**** Supplied material ****

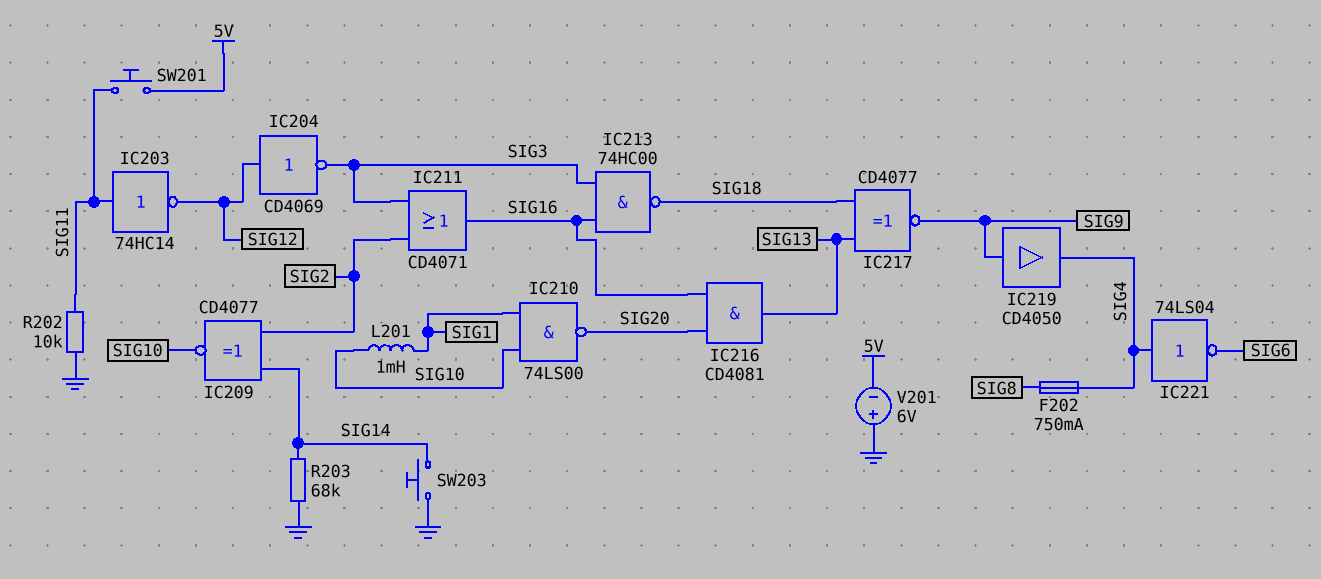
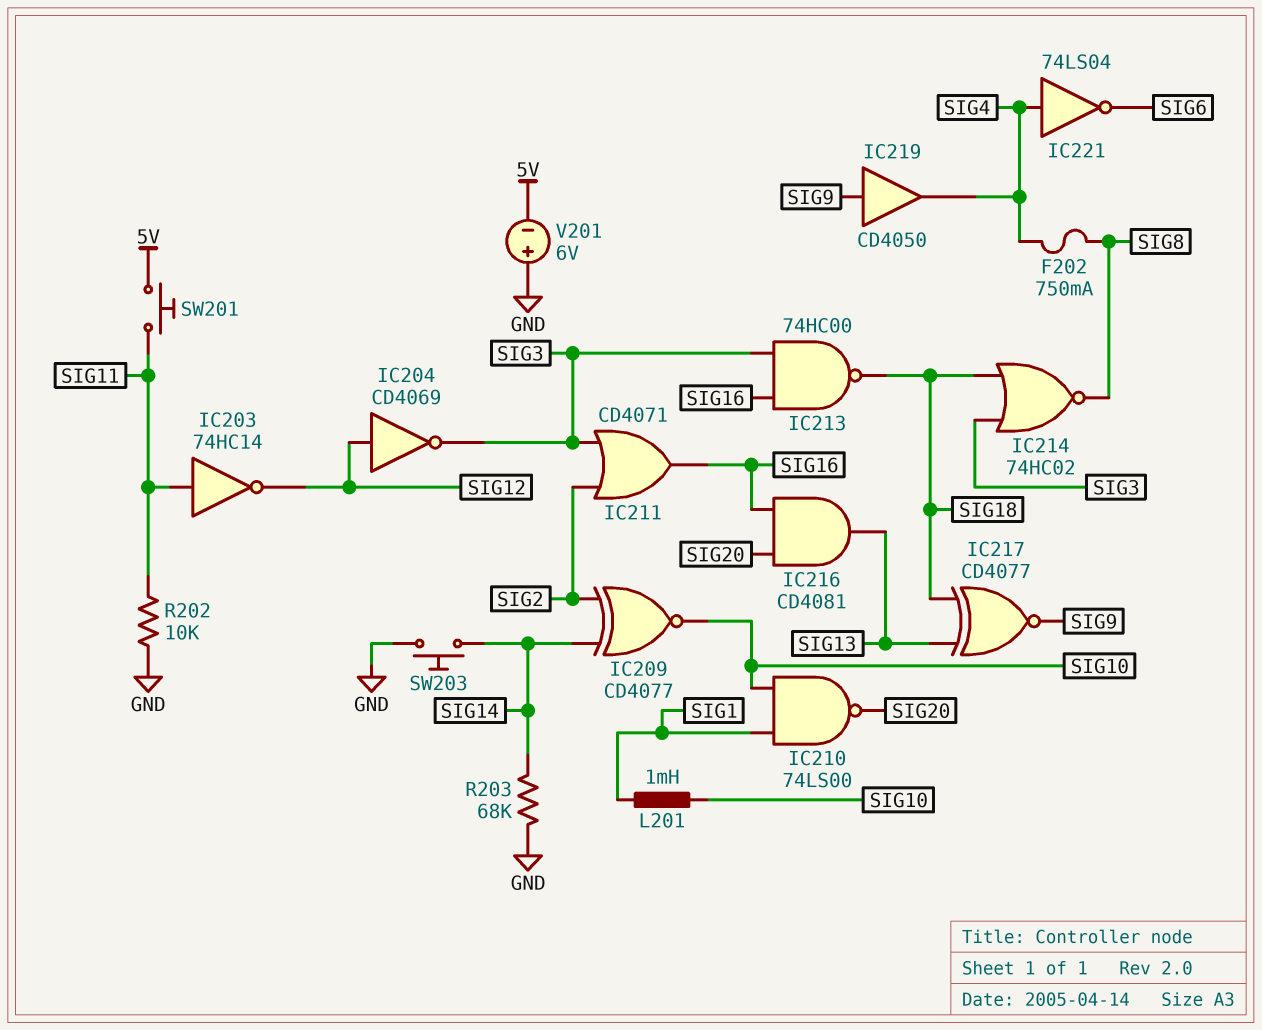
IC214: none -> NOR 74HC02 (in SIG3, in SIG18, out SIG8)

****
**** Supplied material ****

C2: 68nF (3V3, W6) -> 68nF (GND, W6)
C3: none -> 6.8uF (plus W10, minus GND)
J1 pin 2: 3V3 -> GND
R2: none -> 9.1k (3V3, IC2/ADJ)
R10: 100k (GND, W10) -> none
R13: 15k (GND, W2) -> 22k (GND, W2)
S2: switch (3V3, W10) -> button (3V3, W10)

****
**** Supplied material ****

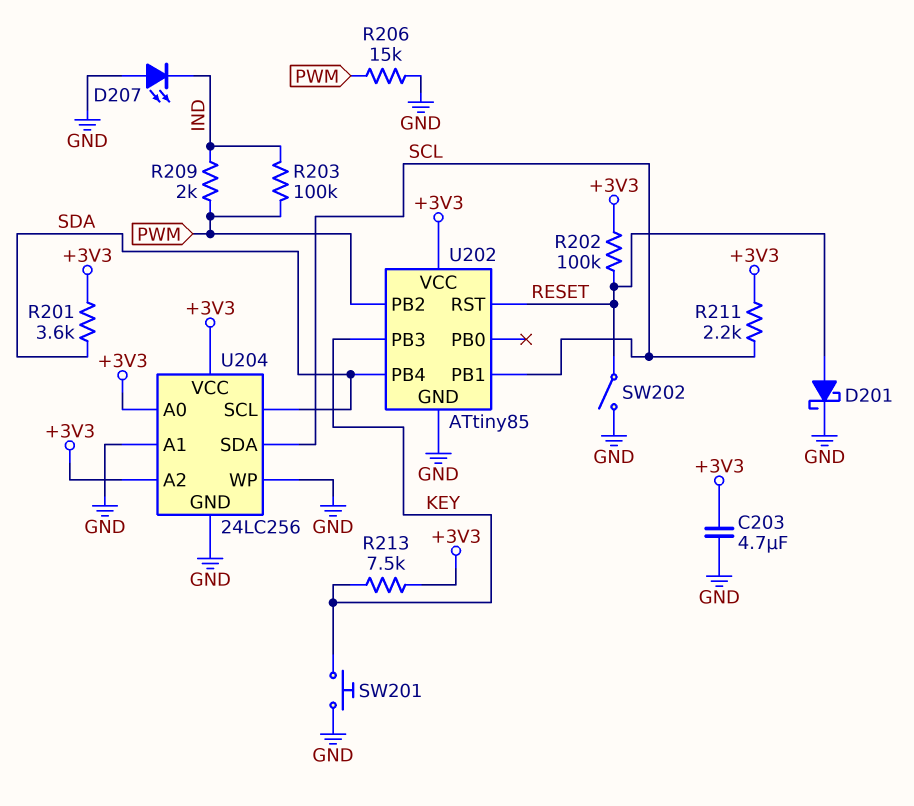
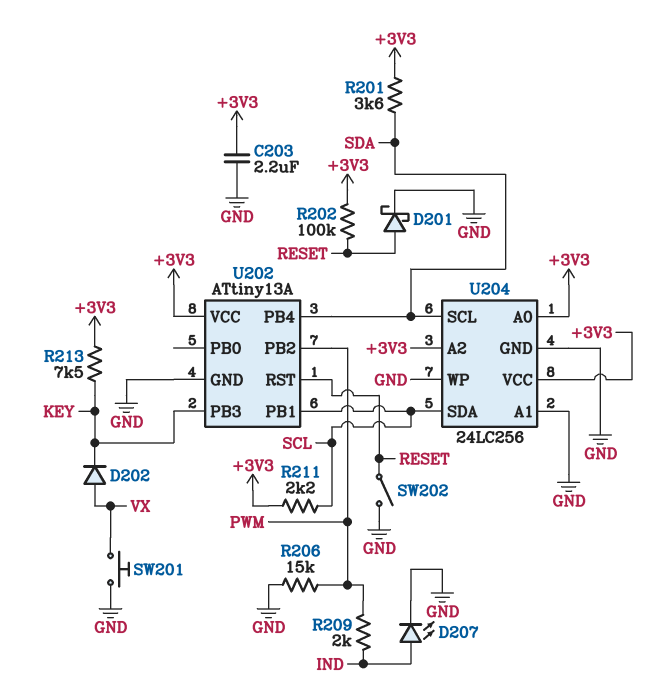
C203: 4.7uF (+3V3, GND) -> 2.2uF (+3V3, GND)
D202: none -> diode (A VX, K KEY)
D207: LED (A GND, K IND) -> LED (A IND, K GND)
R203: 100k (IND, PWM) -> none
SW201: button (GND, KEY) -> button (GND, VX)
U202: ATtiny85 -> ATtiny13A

****

* Prompt *
Please write out, exactly as they appear above, only the lines in the stretch from the line with "R10: 100k (GND, W10) -> none" through the line with "S2: switch (3V3, W10) -> button (3V3, W10)".

* Solution for this problem *
R10: 100k (GND, W10) -> none
R13: 15k (GND, W2) -> 22k (GND, W2)
S2: switch (3V3, W10) -> button (3V3, W10)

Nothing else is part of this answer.